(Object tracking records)
····················
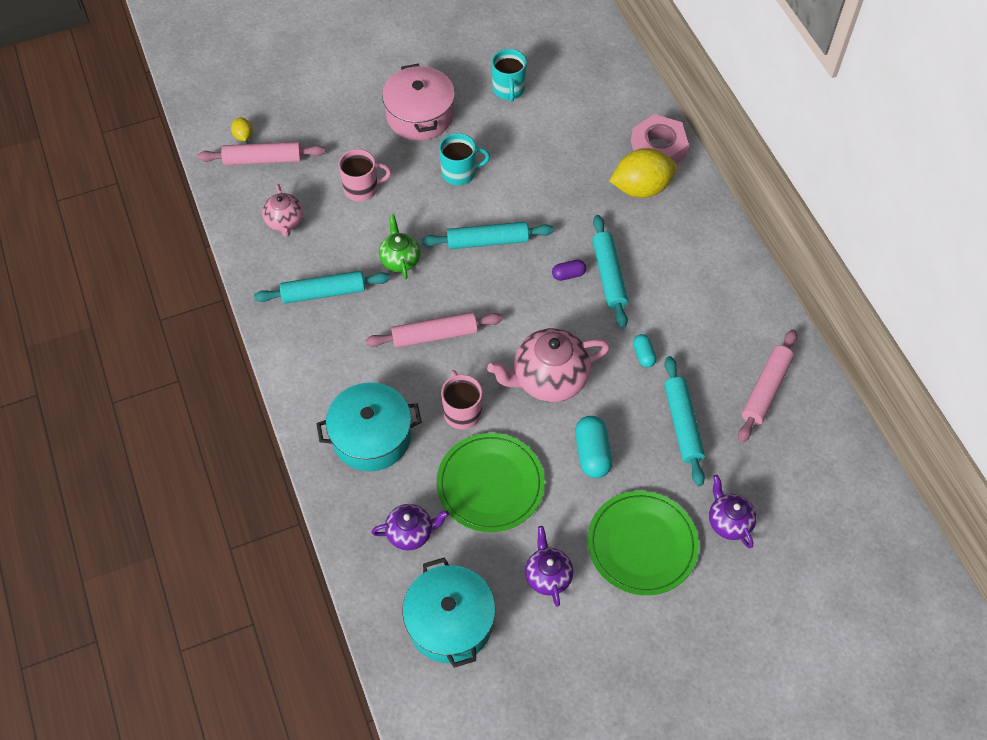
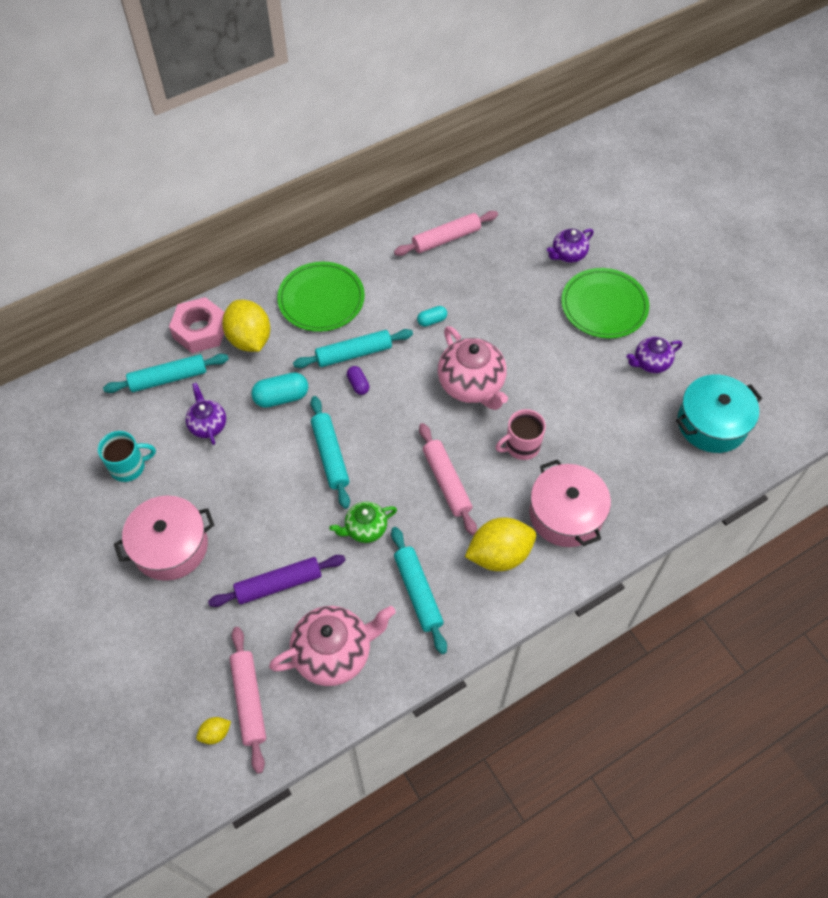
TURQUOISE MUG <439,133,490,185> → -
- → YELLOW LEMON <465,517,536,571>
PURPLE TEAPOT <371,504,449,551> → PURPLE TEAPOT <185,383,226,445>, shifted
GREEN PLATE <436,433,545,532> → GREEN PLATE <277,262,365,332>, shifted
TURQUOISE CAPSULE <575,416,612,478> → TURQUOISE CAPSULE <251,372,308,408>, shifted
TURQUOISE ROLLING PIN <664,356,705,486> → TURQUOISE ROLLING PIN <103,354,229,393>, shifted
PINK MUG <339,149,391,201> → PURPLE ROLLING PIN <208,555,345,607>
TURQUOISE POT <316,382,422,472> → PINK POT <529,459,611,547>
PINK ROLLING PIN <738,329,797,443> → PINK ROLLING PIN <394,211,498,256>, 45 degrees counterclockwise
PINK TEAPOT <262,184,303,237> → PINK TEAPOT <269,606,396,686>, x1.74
····················
Task description: The output should consist of every entry above, printed exactly, with the images removed.

Exercise response:
TURQUOISE MUG <439,133,490,185> → -
- → YELLOW LEMON <465,517,536,571>
PURPLE TEAPOT <371,504,449,551> → PURPLE TEAPOT <185,383,226,445>, shifted
GREEN PLATE <436,433,545,532> → GREEN PLATE <277,262,365,332>, shifted
TURQUOISE CAPSULE <575,416,612,478> → TURQUOISE CAPSULE <251,372,308,408>, shifted
TURQUOISE ROLLING PIN <664,356,705,486> → TURQUOISE ROLLING PIN <103,354,229,393>, shifted
PINK MUG <339,149,391,201> → PURPLE ROLLING PIN <208,555,345,607>
TURQUOISE POT <316,382,422,472> → PINK POT <529,459,611,547>
PINK ROLLING PIN <738,329,797,443> → PINK ROLLING PIN <394,211,498,256>, 45 degrees counterclockwise
PINK TEAPOT <262,184,303,237> → PINK TEAPOT <269,606,396,686>, x1.74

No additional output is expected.